WHAT THE TASK REQUIRES | Only the line containing "(278, 459) = (320, 318): pink" and the lines after it, through the end of the data below, are to be returned, each exactly as it stands.

DATASET CONTENT |
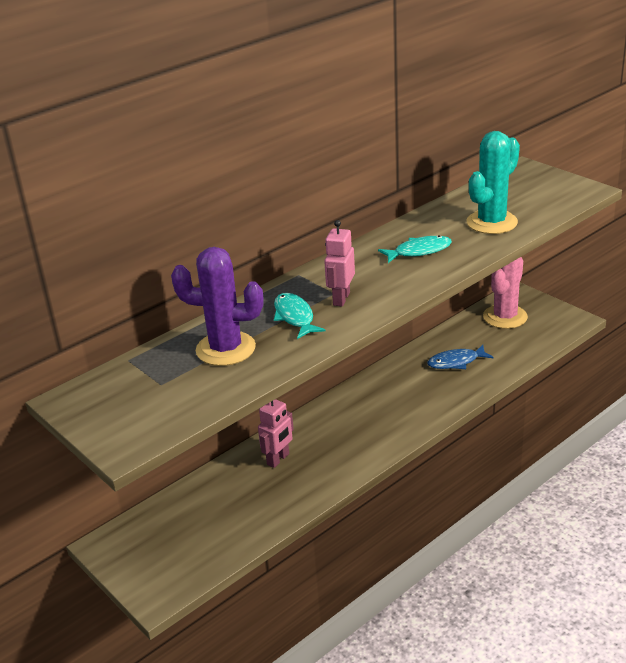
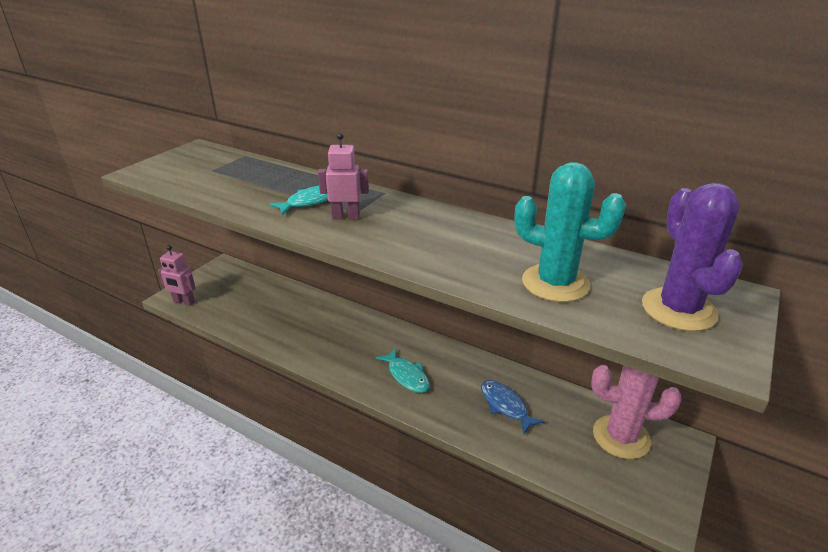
camera: 70 degrees right, 0 degrees up
(225, 349) = (258, 183): purple cactus -> purple cactus (678, 310)
(278, 459) = (320, 318): pink robot -> pink robot (184, 302)
(419, 251) = (456, 244): turquoise fish -> turquoise fish (406, 376)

RESPONSE TO THIS EXERCISE |
(278, 459) = (320, 318): pink robot -> pink robot (184, 302)
(419, 251) = (456, 244): turquoise fish -> turquoise fish (406, 376)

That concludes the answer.